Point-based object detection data

________

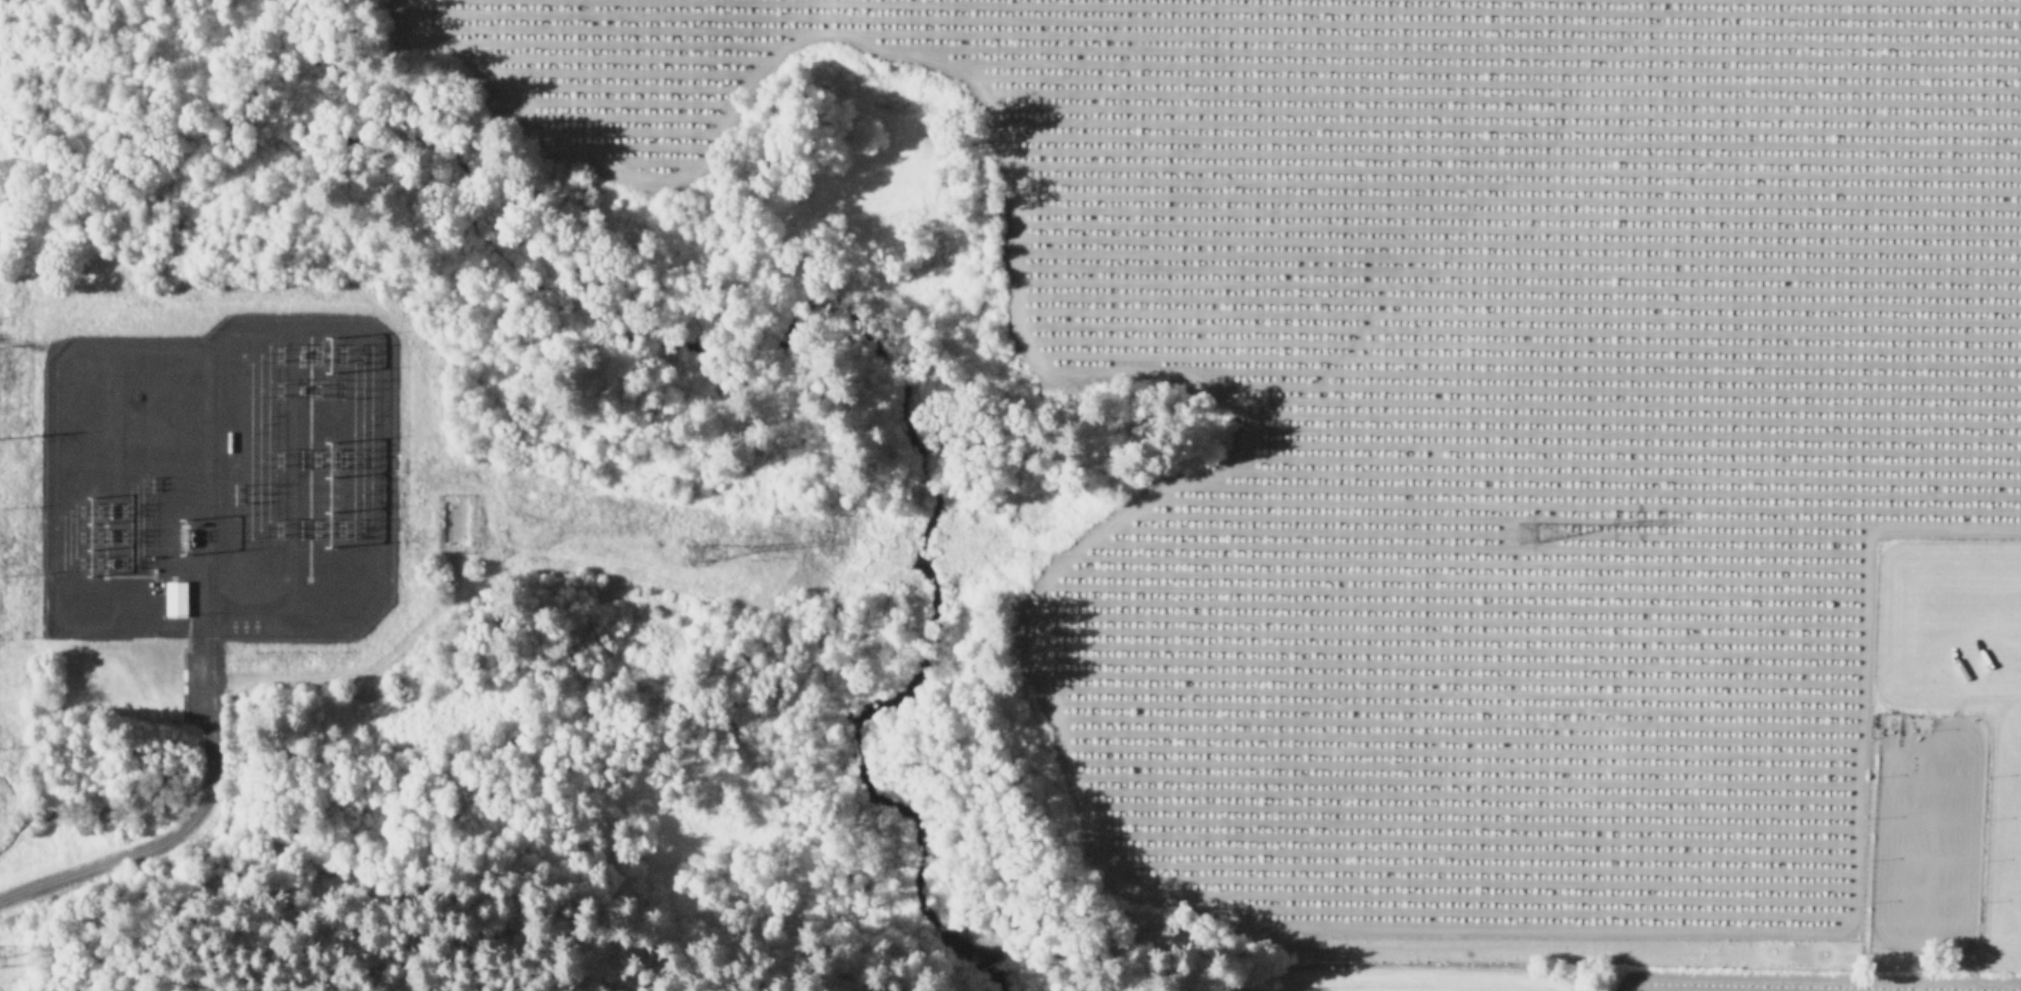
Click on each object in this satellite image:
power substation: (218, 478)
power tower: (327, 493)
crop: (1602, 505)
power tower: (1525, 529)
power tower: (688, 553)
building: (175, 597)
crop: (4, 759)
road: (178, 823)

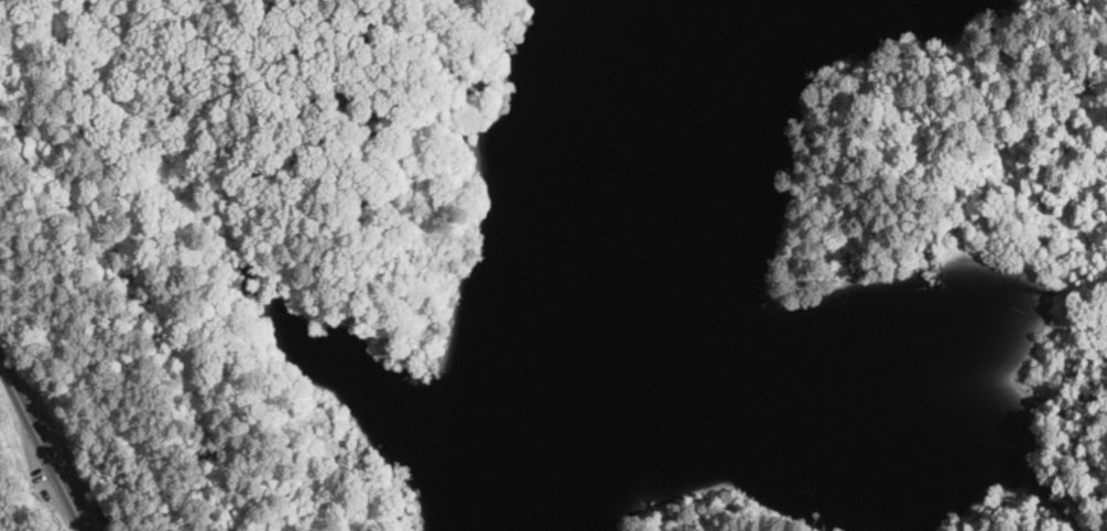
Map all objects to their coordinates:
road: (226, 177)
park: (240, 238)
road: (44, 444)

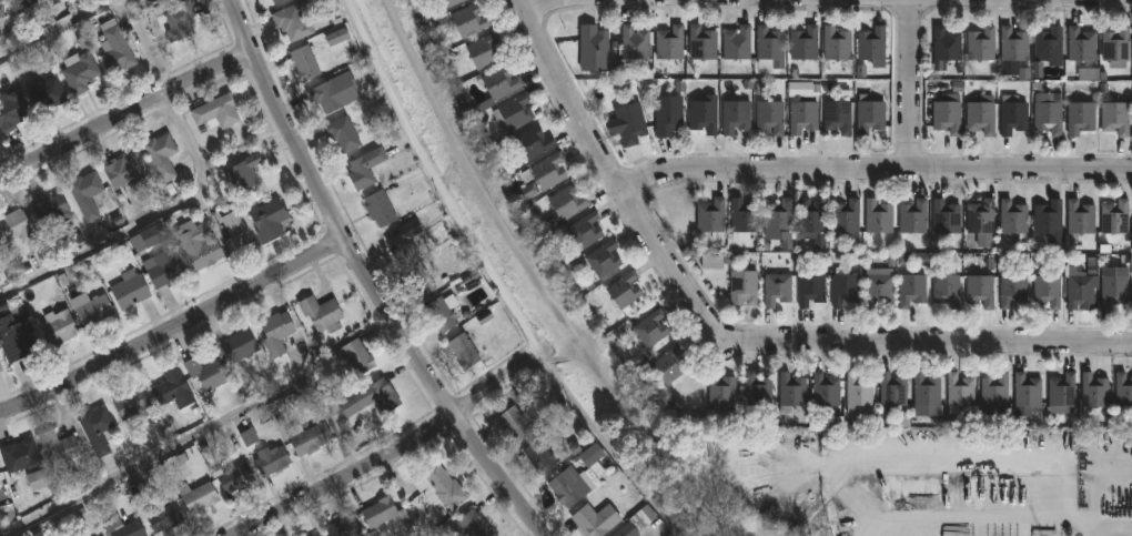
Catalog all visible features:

________

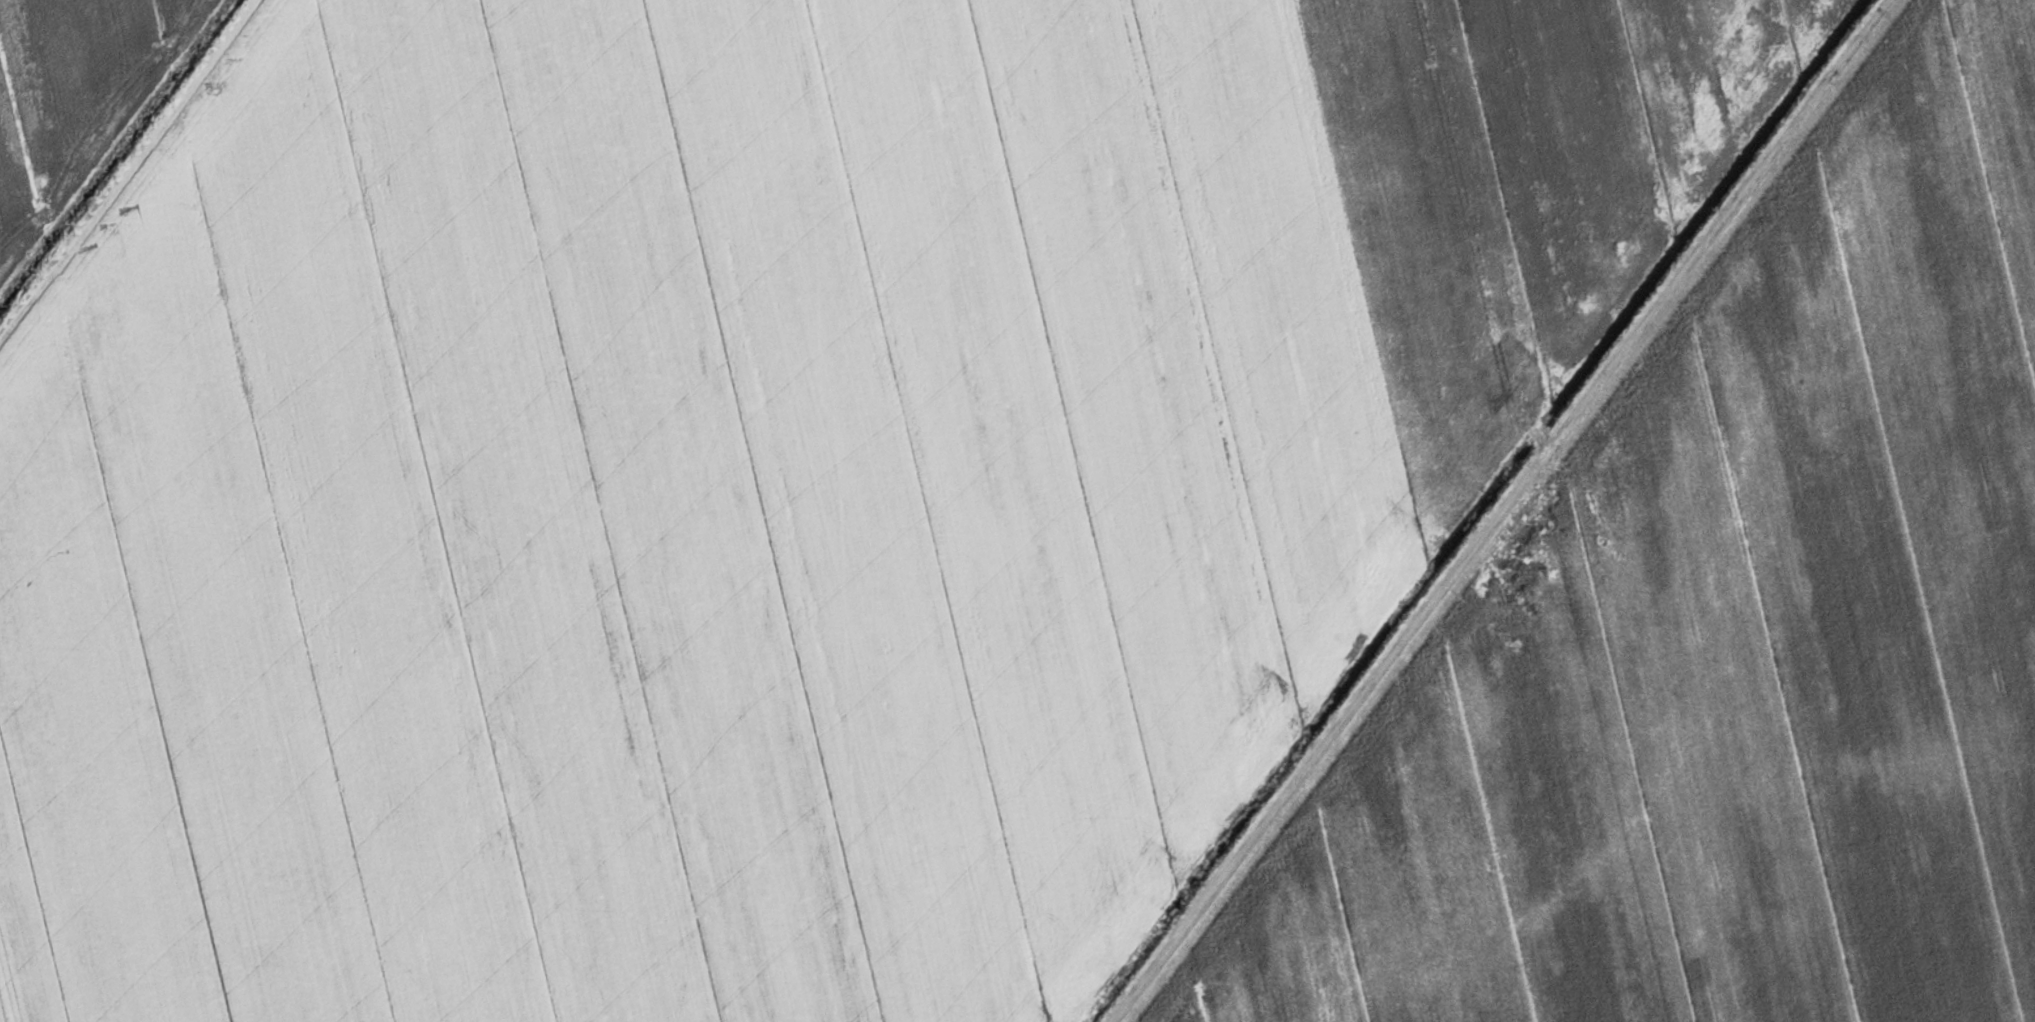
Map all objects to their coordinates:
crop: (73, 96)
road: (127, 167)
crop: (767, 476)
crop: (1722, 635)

________

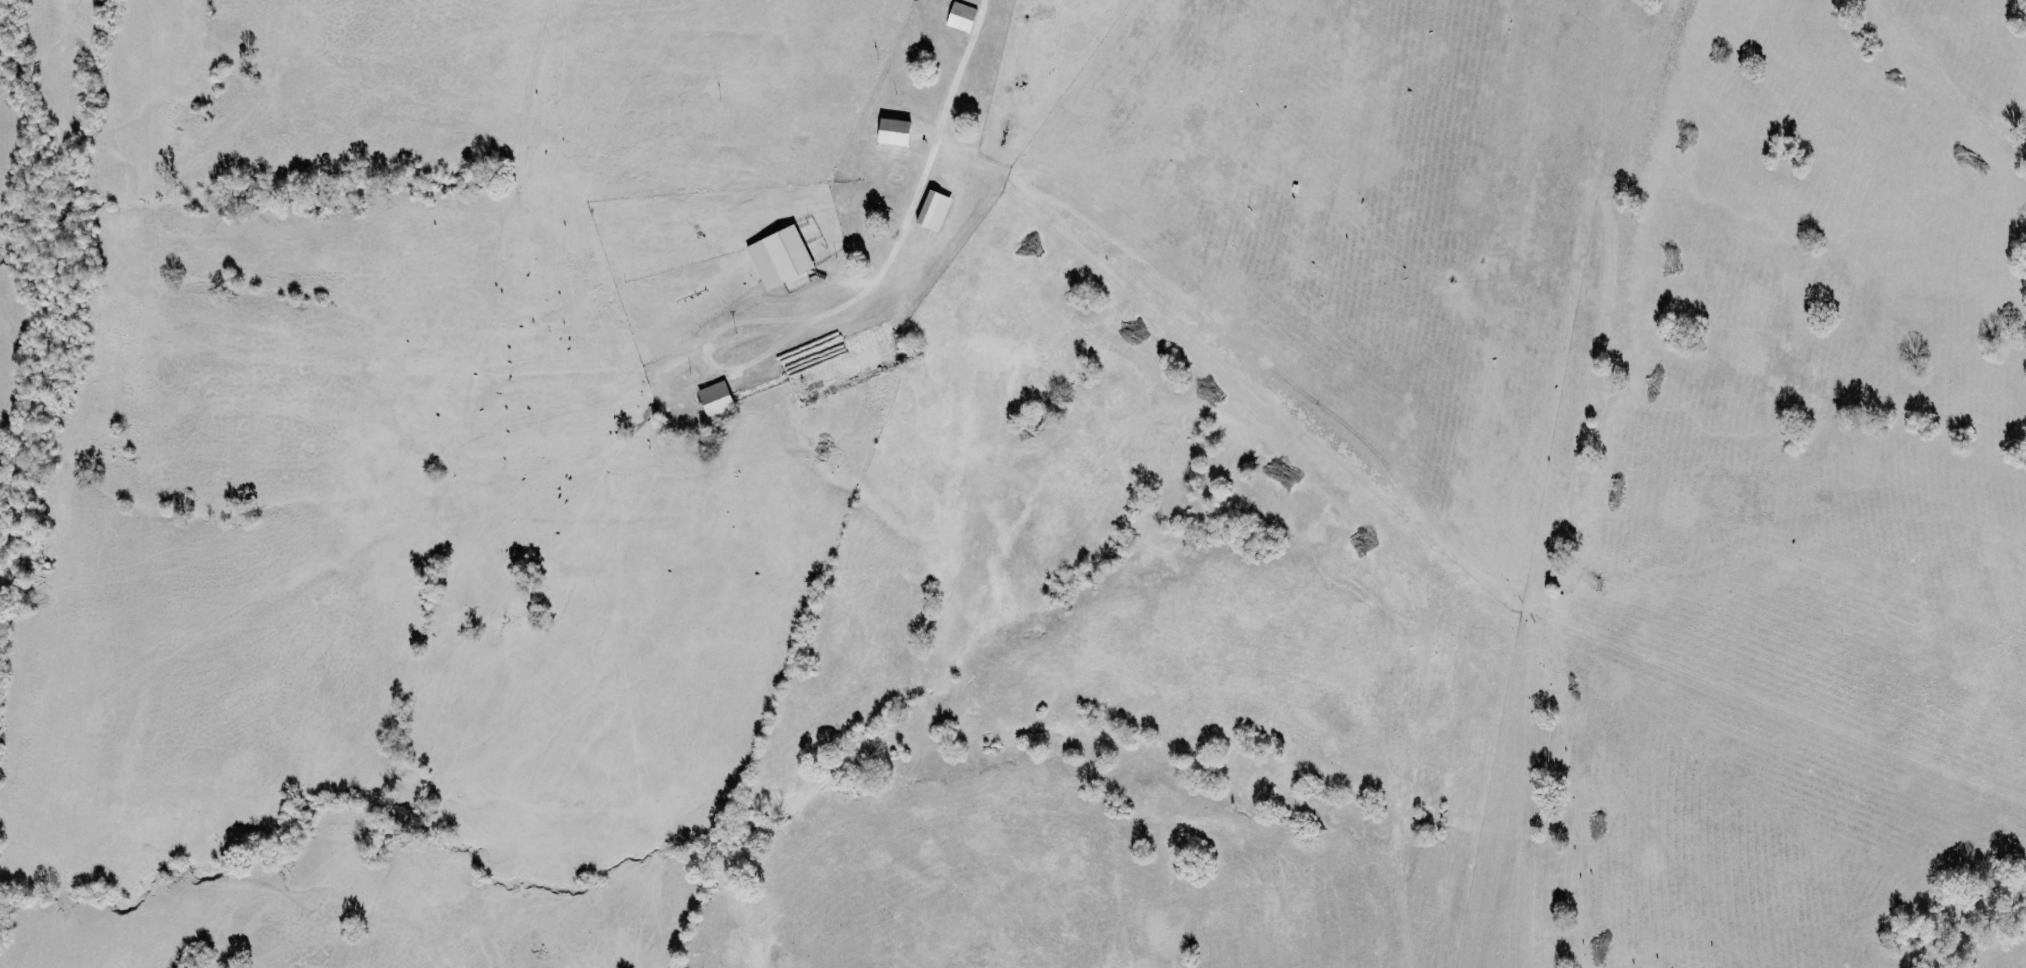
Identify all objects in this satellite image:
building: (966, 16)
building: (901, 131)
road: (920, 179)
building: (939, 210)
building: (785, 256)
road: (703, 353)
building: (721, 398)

________

### YOUR ASSIGNMENT
From the data above, return only the lines starting at the line that holds "Click on each" and ending at the line that holds "Catalog all visible", word for word and without pictures.

### ANSWER BELOW
Click on each object in this satellite image:
power substation: (218, 478)
power tower: (327, 493)
crop: (1602, 505)
power tower: (1525, 529)
power tower: (688, 553)
building: (175, 597)
crop: (4, 759)
road: (178, 823)

Map all objects to their coordinates:
road: (226, 177)
park: (240, 238)
road: (44, 444)

Catalog all visible features:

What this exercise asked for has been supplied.